<<<<
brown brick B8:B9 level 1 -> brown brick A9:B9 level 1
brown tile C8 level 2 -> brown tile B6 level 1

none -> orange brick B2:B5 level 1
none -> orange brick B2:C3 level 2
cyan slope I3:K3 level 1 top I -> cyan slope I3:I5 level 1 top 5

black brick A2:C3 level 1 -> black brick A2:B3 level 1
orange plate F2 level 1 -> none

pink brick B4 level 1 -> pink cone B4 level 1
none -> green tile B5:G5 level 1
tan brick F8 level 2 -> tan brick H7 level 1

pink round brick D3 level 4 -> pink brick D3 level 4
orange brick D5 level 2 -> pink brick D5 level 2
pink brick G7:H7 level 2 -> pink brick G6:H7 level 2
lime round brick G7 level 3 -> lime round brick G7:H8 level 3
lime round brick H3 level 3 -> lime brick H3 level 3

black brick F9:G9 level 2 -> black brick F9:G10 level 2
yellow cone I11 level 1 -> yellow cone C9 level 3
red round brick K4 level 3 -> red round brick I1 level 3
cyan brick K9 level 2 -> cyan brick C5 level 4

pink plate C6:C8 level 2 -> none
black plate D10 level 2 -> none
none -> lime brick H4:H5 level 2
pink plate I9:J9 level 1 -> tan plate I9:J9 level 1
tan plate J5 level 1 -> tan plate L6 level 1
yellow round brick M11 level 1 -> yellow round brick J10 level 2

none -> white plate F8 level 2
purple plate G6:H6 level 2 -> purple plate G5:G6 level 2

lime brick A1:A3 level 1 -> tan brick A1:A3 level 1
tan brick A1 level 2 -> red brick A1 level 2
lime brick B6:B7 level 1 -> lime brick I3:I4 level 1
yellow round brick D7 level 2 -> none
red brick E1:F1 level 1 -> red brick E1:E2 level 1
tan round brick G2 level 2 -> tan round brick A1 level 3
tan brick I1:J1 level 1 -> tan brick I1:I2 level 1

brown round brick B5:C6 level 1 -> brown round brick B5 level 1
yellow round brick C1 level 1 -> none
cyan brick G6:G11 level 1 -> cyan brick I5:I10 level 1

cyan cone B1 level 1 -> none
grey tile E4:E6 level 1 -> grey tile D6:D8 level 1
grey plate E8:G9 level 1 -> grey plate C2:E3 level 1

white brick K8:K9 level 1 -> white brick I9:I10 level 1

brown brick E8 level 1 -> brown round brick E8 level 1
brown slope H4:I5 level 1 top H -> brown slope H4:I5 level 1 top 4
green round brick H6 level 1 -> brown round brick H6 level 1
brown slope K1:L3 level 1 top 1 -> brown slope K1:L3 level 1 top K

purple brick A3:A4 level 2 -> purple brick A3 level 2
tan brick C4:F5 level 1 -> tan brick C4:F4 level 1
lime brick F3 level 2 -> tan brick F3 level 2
>>>>
Problem to work on –
From the records above, copy out the line with "black brick A2:C3", the line with "lime brick A1:A3", and every line between them, word for word.

Exercise solution –
black brick A2:C3 level 1 -> black brick A2:B3 level 1
orange plate F2 level 1 -> none

pink brick B4 level 1 -> pink cone B4 level 1
none -> green tile B5:G5 level 1
tan brick F8 level 2 -> tan brick H7 level 1

pink round brick D3 level 4 -> pink brick D3 level 4
orange brick D5 level 2 -> pink brick D5 level 2
pink brick G7:H7 level 2 -> pink brick G6:H7 level 2
lime round brick G7 level 3 -> lime round brick G7:H8 level 3
lime round brick H3 level 3 -> lime brick H3 level 3

black brick F9:G9 level 2 -> black brick F9:G10 level 2
yellow cone I11 level 1 -> yellow cone C9 level 3
red round brick K4 level 3 -> red round brick I1 level 3
cyan brick K9 level 2 -> cyan brick C5 level 4

pink plate C6:C8 level 2 -> none
black plate D10 level 2 -> none
none -> lime brick H4:H5 level 2
pink plate I9:J9 level 1 -> tan plate I9:J9 level 1
tan plate J5 level 1 -> tan plate L6 level 1
yellow round brick M11 level 1 -> yellow round brick J10 level 2

none -> white plate F8 level 2
purple plate G6:H6 level 2 -> purple plate G5:G6 level 2

lime brick A1:A3 level 1 -> tan brick A1:A3 level 1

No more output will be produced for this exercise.